_Task directions_: Starting with the line that mentions "yellow carrot [441,183,519,199]", repeat each line verbatim until the entries end, both ends included.

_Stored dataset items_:
┌──

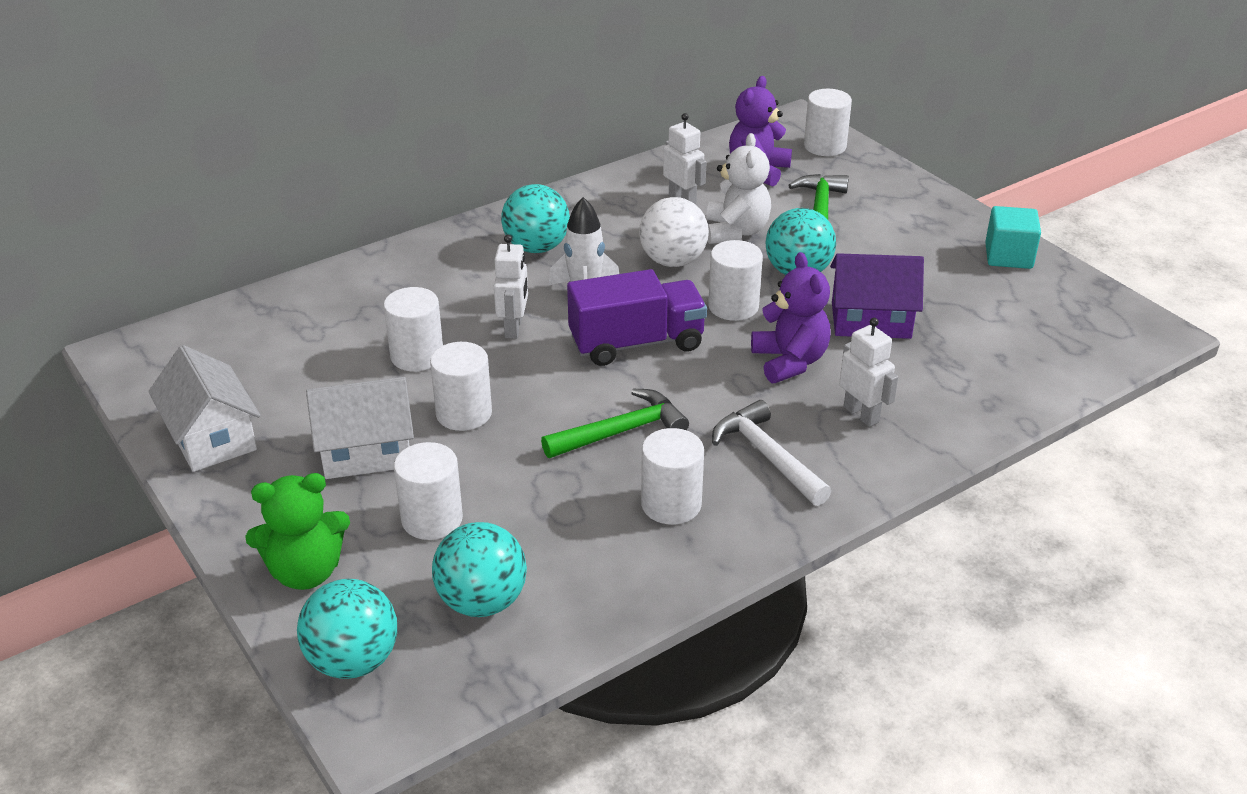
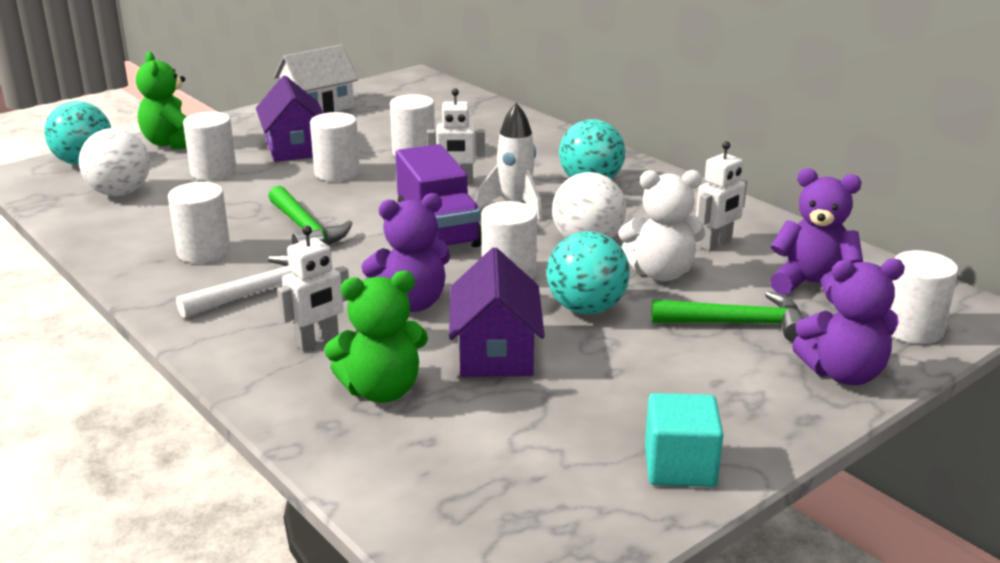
camera: 85 degrees right, 10 degrees down
white house [306,377,414,479] -> purple house [256,76,323,162]
turquoise ball [432,522,527,617] -> white ball [79,128,150,196]
none -> green teddy bear [324,271,428,403]
none -> purple teddy bear [792,259,905,385]

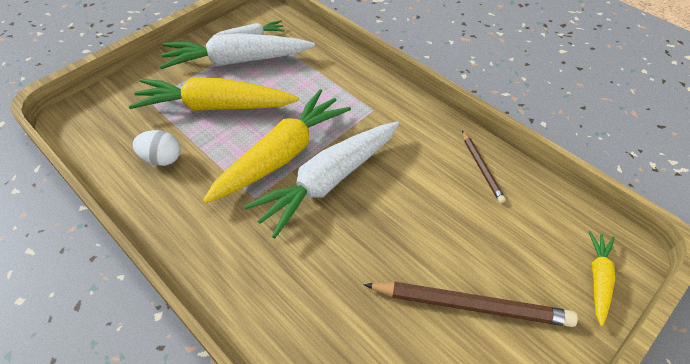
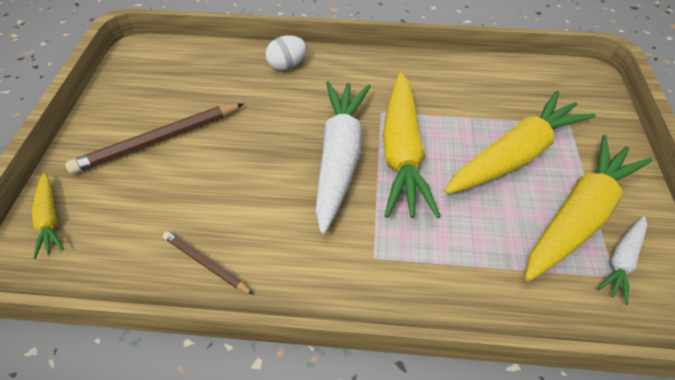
camera: 140 degrees right, 0 degrees up
white egg [133,130,181,166] -> white egg moved to [266,35,307,71]
white carrot [160,33,315,69] -> yellow carrot [525,135,653,281]

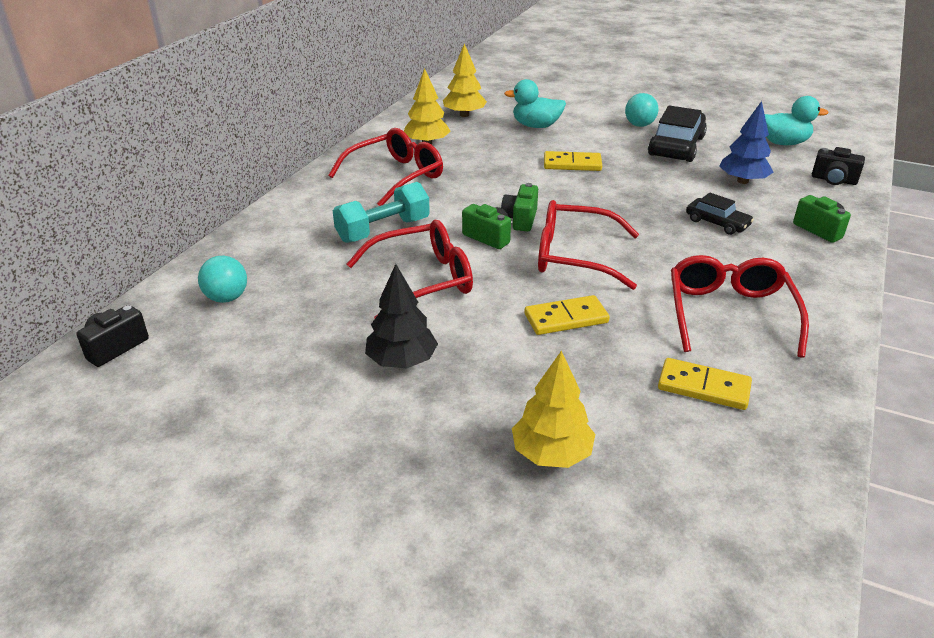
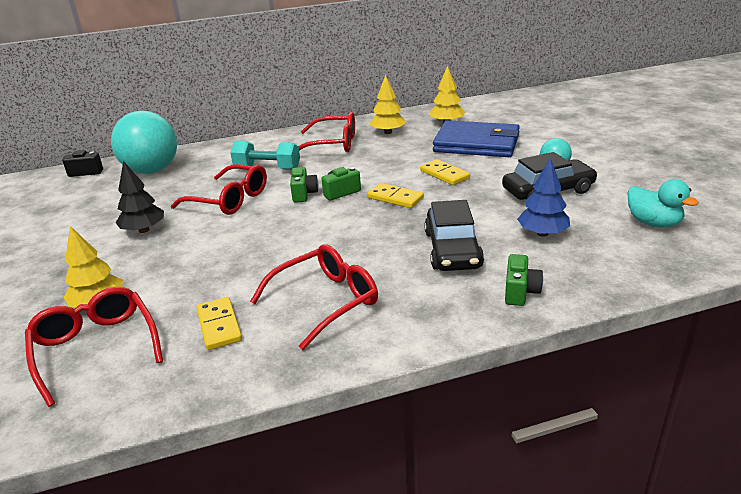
camera: 50 degrees right, 5 degrees down
turquoise ball [198,256,247,303] -> turquoise ball [111,111,177,174], size x2.18
turquoise duck [504,79,566,128] -> blue wallet [433,120,520,157]
yellow domino [524,295,610,335] -> yellow domino moved to [367,183,424,208]
red glasses [538,200,639,290] -> red glasses moved to [25,287,163,407]
black car [686,193,754,235] -> black car [424,200,484,271], size x1.78
black camera [812,147,865,185] -> none

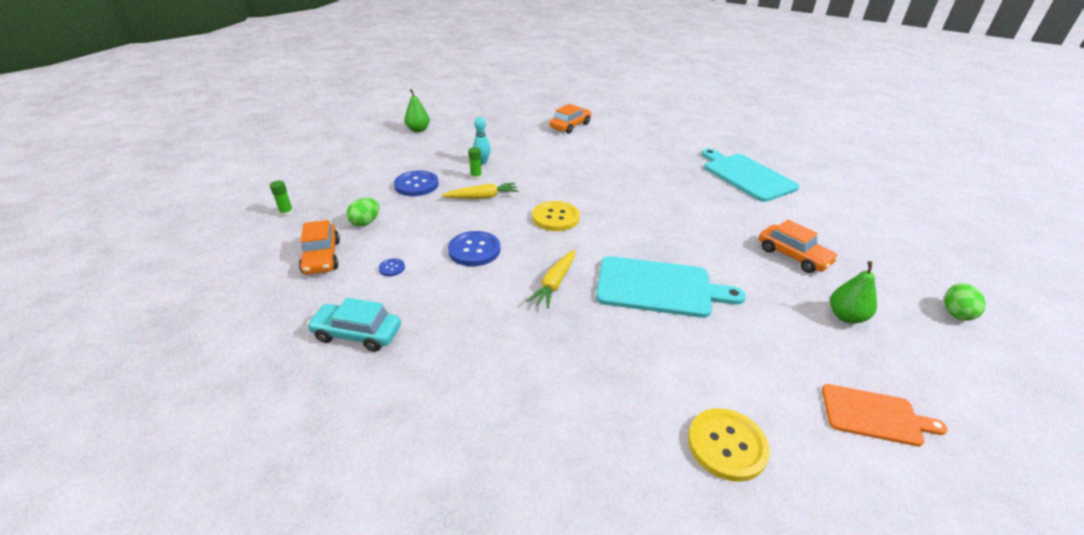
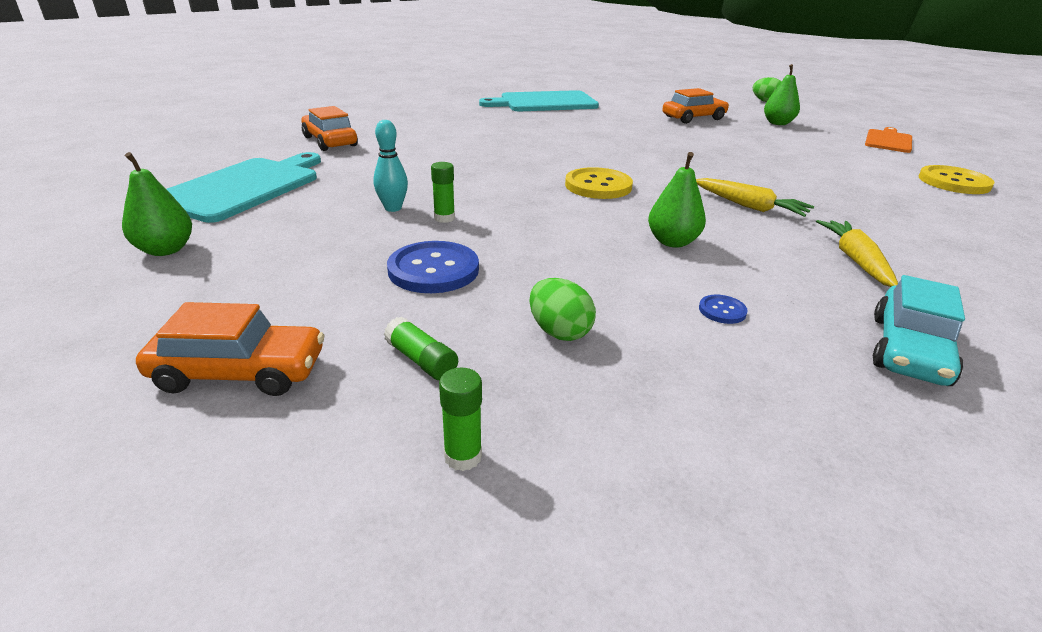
camera: 75 degrees left, 5 degrees down
orange car [299,220,340,275] -> orange car moved to [136,302,324,396]
yellow carrot [441,183,519,199] -> yellow carrot moved to [816,220,898,287]
blue button [448,231,500,266] -> green pear [648,152,706,248]
turquoise cutting board [596,256,746,318] -> turquoise cutting board moved to [166,152,321,223]
none -> green glue stick [384,317,458,380]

└──

_Your response_:
yellow carrot [441,183,519,199] -> yellow carrot moved to [816,220,898,287]
blue button [448,231,500,266] -> green pear [648,152,706,248]
turquoise cutting board [596,256,746,318] -> turquoise cutting board moved to [166,152,321,223]
none -> green glue stick [384,317,458,380]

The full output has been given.